EXERCISE BRIEF: Please reproduce the data below exactly, from the first line through the line containing "orange teddy bear (73,308,161,385) => nothing", and leave every later line out.

:: MATERIAL FOR THIS EXERCISE

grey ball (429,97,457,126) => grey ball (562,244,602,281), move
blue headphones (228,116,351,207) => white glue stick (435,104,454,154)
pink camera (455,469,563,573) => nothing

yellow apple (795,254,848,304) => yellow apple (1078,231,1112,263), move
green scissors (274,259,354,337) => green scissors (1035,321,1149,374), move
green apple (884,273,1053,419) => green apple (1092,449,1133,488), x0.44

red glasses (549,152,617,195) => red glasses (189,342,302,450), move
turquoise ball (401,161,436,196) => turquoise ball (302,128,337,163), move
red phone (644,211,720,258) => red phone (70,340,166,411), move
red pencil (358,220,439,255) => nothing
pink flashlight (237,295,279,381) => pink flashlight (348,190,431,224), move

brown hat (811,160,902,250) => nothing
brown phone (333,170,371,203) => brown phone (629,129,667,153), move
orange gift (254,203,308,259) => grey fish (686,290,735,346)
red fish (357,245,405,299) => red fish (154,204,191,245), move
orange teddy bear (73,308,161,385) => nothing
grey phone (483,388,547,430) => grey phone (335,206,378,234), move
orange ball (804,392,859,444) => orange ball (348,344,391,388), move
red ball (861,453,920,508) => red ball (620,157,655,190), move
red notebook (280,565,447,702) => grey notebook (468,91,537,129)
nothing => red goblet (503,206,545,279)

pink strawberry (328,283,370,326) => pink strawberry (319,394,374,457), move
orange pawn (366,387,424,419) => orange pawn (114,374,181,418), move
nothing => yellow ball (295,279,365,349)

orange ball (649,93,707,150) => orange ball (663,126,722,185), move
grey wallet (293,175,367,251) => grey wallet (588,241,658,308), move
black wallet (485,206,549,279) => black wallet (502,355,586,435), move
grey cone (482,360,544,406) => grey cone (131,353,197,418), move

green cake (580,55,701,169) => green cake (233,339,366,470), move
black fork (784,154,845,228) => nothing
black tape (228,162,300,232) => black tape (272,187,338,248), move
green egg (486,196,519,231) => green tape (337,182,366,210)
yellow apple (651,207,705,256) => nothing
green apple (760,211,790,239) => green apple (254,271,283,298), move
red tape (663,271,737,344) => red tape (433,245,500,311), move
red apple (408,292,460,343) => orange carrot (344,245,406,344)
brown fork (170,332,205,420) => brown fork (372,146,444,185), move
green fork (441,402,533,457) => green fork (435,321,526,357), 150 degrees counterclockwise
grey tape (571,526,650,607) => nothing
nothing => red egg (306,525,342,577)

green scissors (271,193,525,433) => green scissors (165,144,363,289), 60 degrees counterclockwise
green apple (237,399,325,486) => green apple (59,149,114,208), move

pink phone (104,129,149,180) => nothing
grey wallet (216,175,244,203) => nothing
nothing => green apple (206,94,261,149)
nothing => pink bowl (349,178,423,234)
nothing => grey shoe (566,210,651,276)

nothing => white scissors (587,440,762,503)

::::

YOUR RESPONSE:
grey ball (429,97,457,126) => grey ball (562,244,602,281), move
blue headphones (228,116,351,207) => white glue stick (435,104,454,154)
pink camera (455,469,563,573) => nothing

yellow apple (795,254,848,304) => yellow apple (1078,231,1112,263), move
green scissors (274,259,354,337) => green scissors (1035,321,1149,374), move
green apple (884,273,1053,419) => green apple (1092,449,1133,488), x0.44

red glasses (549,152,617,195) => red glasses (189,342,302,450), move
turquoise ball (401,161,436,196) => turquoise ball (302,128,337,163), move
red phone (644,211,720,258) => red phone (70,340,166,411), move
red pencil (358,220,439,255) => nothing
pink flashlight (237,295,279,381) => pink flashlight (348,190,431,224), move

brown hat (811,160,902,250) => nothing
brown phone (333,170,371,203) => brown phone (629,129,667,153), move
orange gift (254,203,308,259) => grey fish (686,290,735,346)
red fish (357,245,405,299) => red fish (154,204,191,245), move
orange teddy bear (73,308,161,385) => nothing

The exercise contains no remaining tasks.